RECORDED DATA
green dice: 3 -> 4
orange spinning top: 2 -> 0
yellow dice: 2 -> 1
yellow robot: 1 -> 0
==
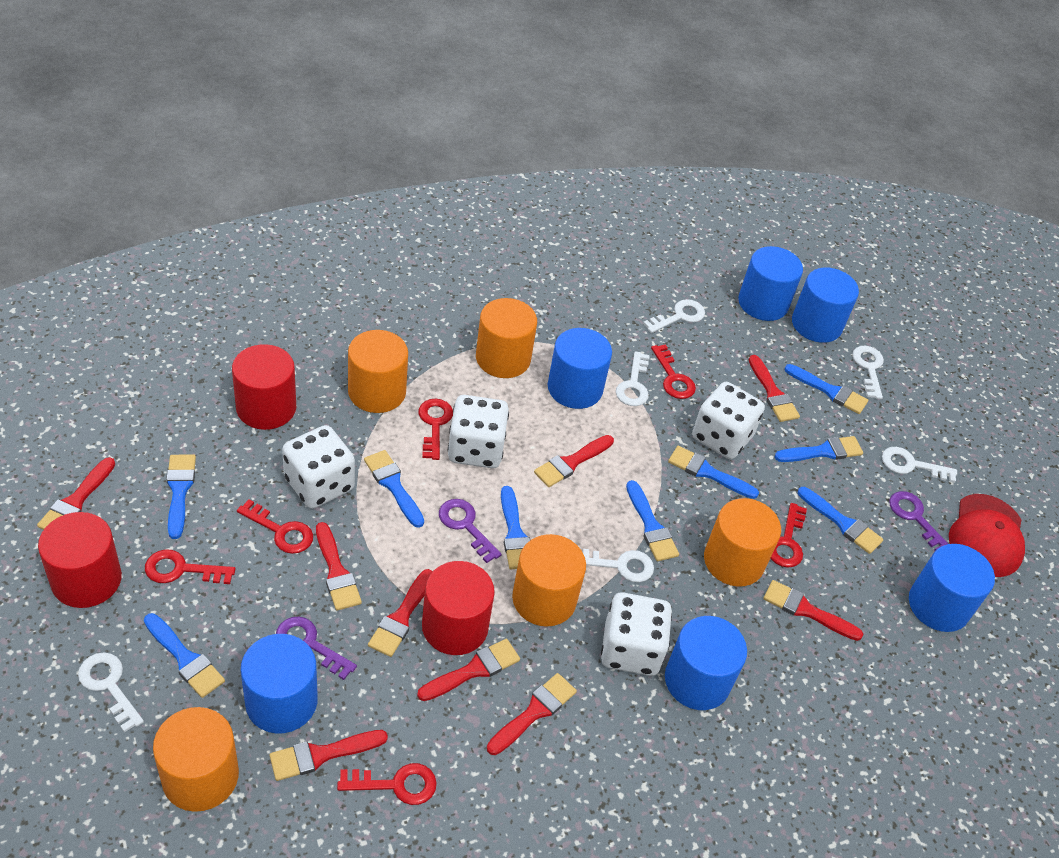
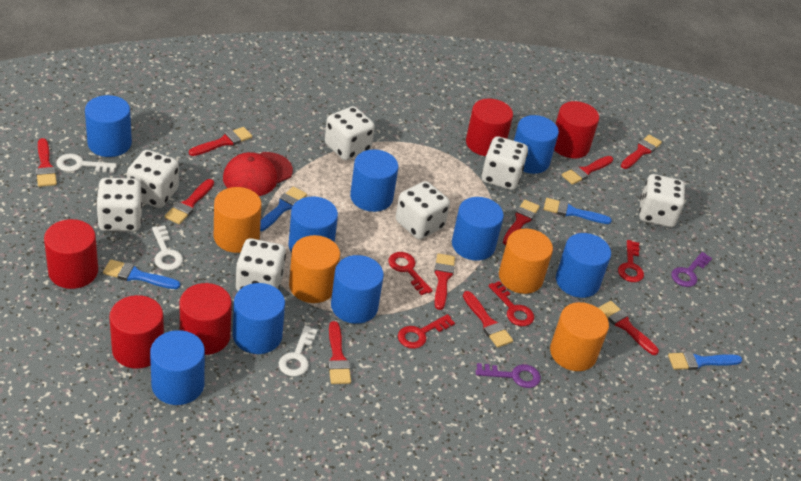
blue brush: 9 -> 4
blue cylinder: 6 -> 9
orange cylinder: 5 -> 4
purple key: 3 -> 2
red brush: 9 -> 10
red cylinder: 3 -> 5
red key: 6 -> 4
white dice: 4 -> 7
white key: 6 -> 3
* * *
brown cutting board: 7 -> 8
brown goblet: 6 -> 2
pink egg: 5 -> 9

YOUR INSTRUCTIONS
Reproduce exactly, and with no other material, the lines between those holding "green dice: 3 -> 4" and "yellow robot: 1 -> 0", inclusive.

OUTPUT OF THE EXERCISE
green dice: 3 -> 4
orange spinning top: 2 -> 0
yellow dice: 2 -> 1
yellow robot: 1 -> 0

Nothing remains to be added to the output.